Please return each of the entries exactly, minus their pictures.
------------
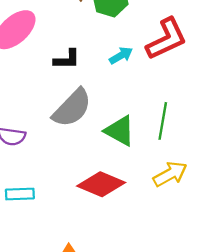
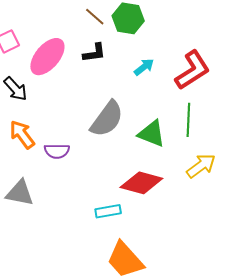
red L-shape: (166, 39) -> (193, 70), moved
black L-shape: (67, 59) -> (94, 53), moved
cyan rectangle: (20, 194) -> (108, 211), moved

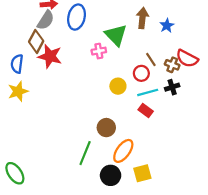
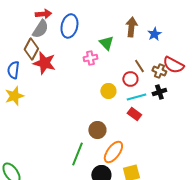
green triangle: (116, 35) -> (106, 43), size x0.7

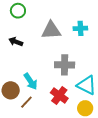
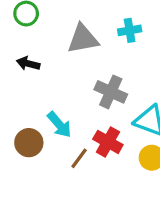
gray cross: (65, 65) -> (111, 92), turned 30
brown line: (26, 102) -> (79, 158), moved

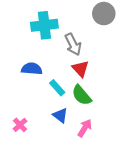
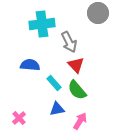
blue triangle: (60, 115) -> (57, 109), turned -49

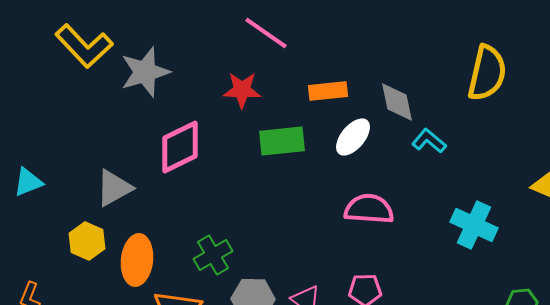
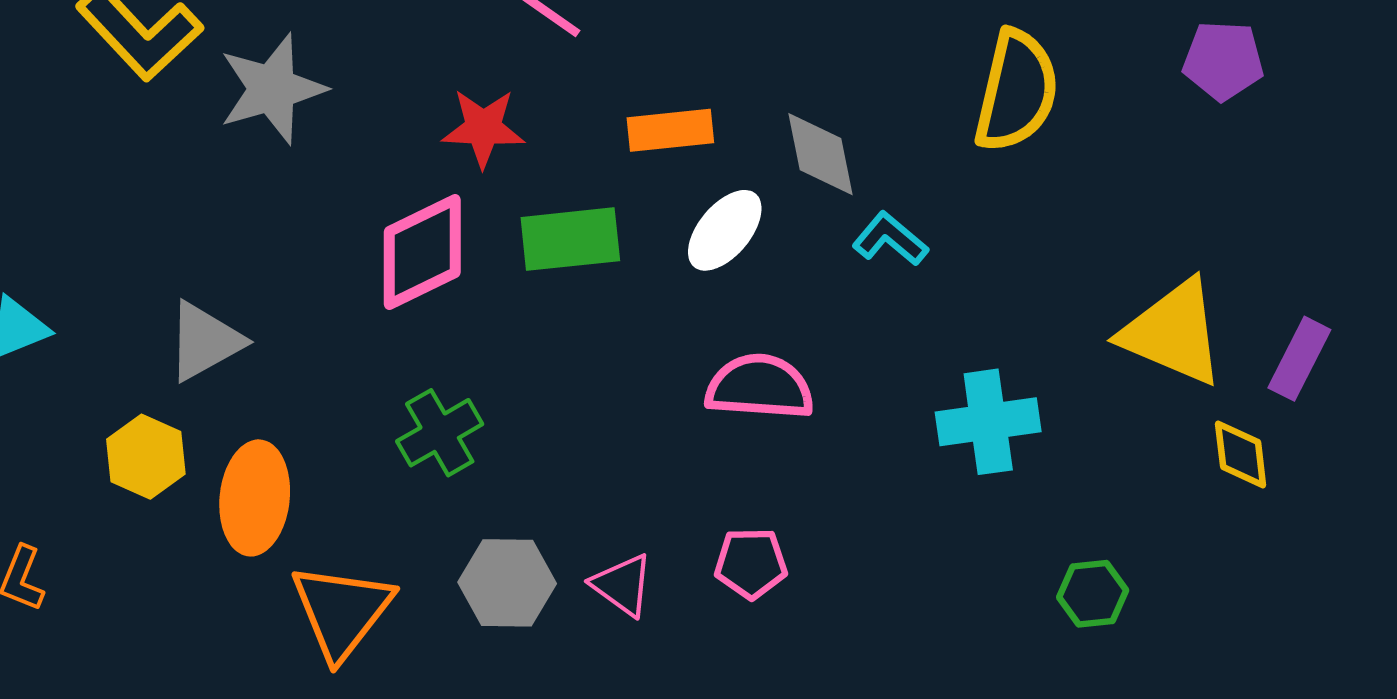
pink diamond: (180, 147) -> (422, 252), moved
cyan cross: (474, 225) -> (988, 422), turned -33
green cross: (213, 255) -> (440, 433), moved

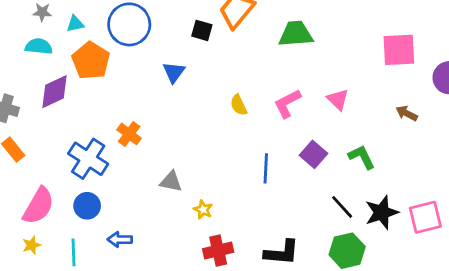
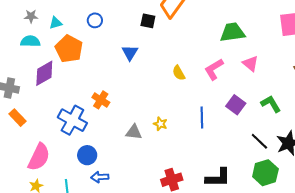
blue circle: (129, 24) -> (95, 20), size x0.5
green trapezoid: (296, 34) -> (232, 32), moved
blue circle: (87, 206) -> (87, 155), moved
yellow star: (203, 210) -> (160, 124), moved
------------
Result below:
red L-shape: (166, 39) -> (193, 70), moved
black L-shape: (67, 59) -> (94, 53), moved
cyan rectangle: (20, 194) -> (108, 211), moved

green triangle: (116, 35) -> (106, 43), size x0.7

gray cross: (65, 65) -> (111, 92), turned 30
brown line: (26, 102) -> (79, 158), moved

blue triangle: (60, 115) -> (57, 109), turned -49

pink diamond: (180, 147) -> (422, 252), moved
cyan cross: (474, 225) -> (988, 422), turned -33
green cross: (213, 255) -> (440, 433), moved

blue circle: (129, 24) -> (95, 20), size x0.5
green trapezoid: (296, 34) -> (232, 32), moved
blue circle: (87, 206) -> (87, 155), moved
yellow star: (203, 210) -> (160, 124), moved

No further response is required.